**WRITTEN TASK**
Exactly the lines from the start of the entries through the line with "green screwdriver: [118,216,190,232]" are required in the output, with no pictures among them.

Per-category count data
....

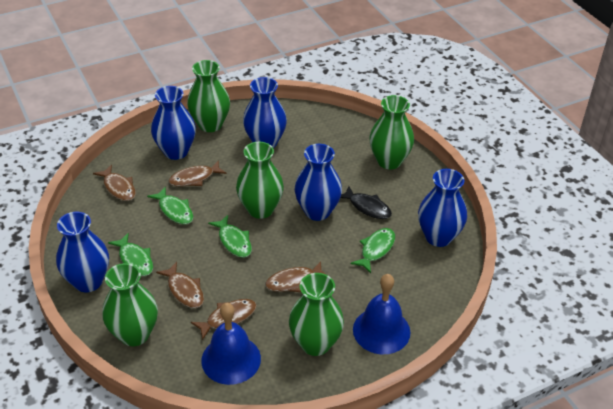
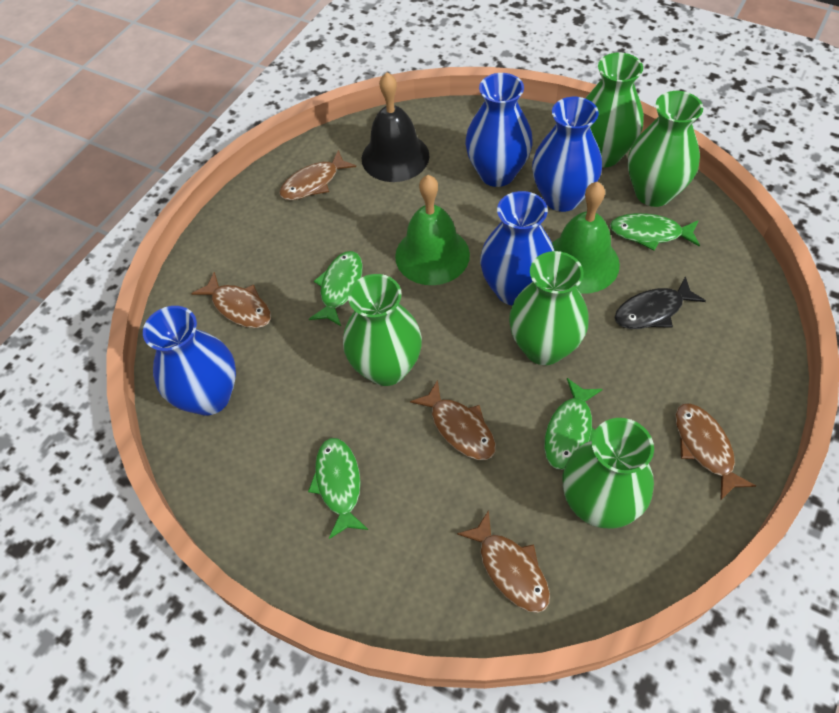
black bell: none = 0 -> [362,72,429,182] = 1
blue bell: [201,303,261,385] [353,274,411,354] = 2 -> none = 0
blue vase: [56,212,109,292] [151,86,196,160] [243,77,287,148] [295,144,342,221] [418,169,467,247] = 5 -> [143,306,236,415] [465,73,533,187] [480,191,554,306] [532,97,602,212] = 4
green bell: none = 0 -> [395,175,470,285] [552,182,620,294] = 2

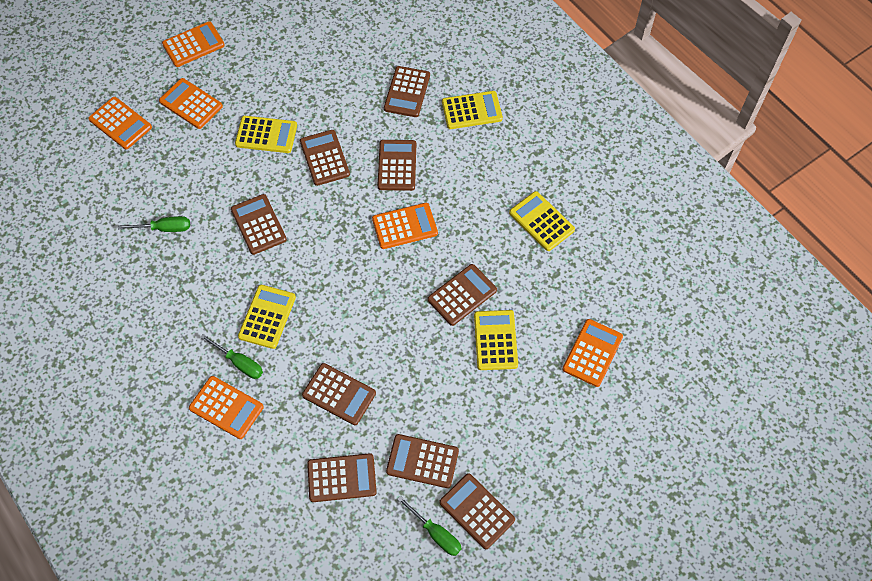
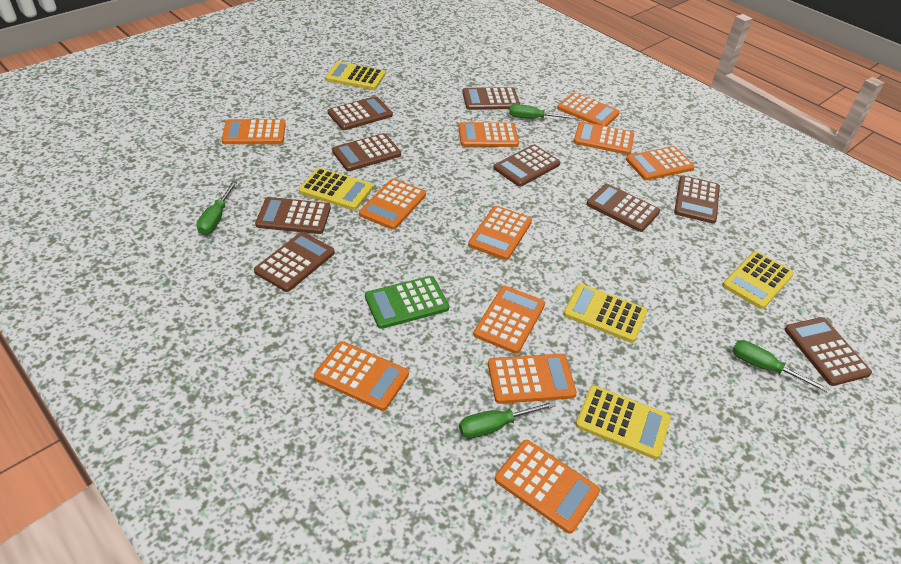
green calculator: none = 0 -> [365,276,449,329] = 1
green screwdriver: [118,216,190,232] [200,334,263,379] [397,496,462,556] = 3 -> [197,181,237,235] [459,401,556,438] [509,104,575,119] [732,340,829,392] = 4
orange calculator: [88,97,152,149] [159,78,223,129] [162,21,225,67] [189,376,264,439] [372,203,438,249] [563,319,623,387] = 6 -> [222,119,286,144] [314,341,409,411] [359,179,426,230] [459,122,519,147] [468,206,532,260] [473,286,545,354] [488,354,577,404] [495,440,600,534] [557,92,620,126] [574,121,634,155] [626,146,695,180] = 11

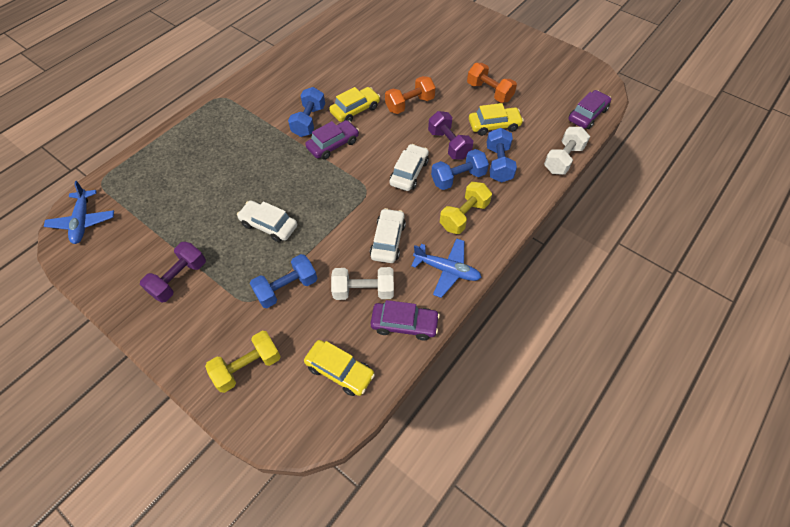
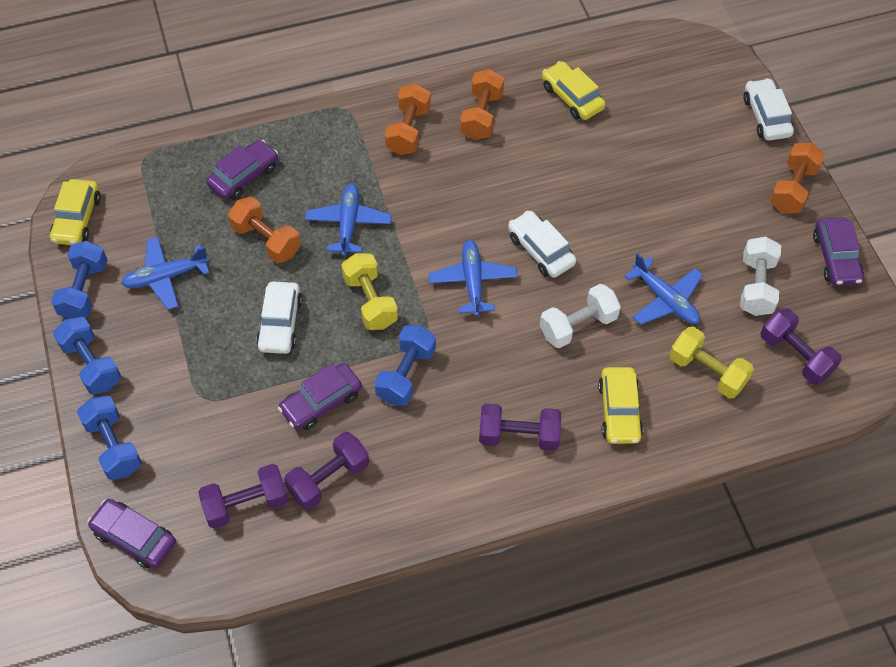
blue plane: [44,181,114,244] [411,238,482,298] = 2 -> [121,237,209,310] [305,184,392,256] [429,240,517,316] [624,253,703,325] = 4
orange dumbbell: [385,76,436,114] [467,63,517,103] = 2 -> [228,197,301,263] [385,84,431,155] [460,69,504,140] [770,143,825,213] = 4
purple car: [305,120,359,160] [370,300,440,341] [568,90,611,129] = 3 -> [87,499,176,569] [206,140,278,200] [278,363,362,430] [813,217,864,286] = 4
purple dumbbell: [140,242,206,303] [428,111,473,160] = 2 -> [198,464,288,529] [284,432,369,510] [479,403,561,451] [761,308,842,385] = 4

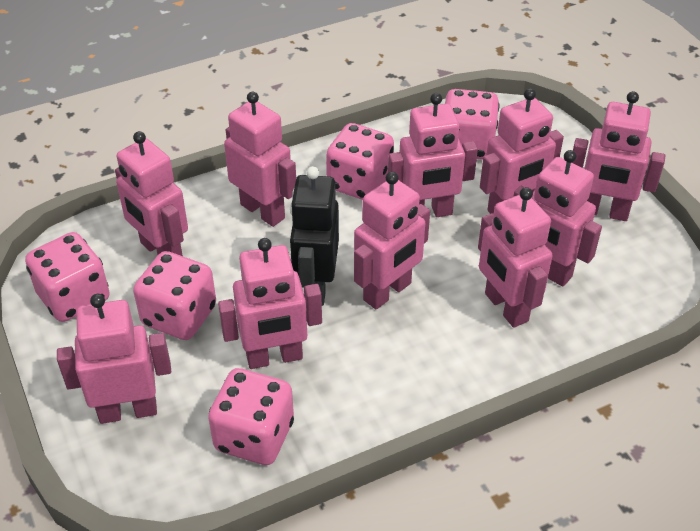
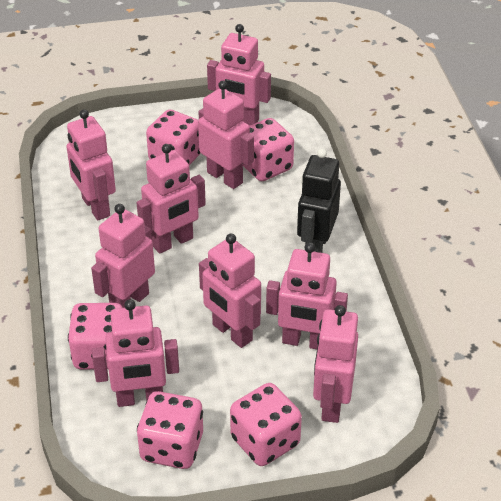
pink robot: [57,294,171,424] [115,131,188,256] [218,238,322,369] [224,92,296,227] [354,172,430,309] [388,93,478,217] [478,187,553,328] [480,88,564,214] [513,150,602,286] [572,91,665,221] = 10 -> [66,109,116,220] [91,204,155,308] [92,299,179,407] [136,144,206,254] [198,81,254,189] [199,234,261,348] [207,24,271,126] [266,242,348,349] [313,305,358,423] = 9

....

**RESULT OF THIS EXERCISE**
black bell: none = 0 -> [362,72,429,182] = 1
blue bell: [201,303,261,385] [353,274,411,354] = 2 -> none = 0
blue vase: [56,212,109,292] [151,86,196,160] [243,77,287,148] [295,144,342,221] [418,169,467,247] = 5 -> [143,306,236,415] [465,73,533,187] [480,191,554,306] [532,97,602,212] = 4
green bell: none = 0 -> [395,175,470,285] [552,182,620,294] = 2

green calculator: none = 0 -> [365,276,449,329] = 1
green screwdriver: [118,216,190,232] [200,334,263,379] [397,496,462,556] = 3 -> [197,181,237,235] [459,401,556,438] [509,104,575,119] [732,340,829,392] = 4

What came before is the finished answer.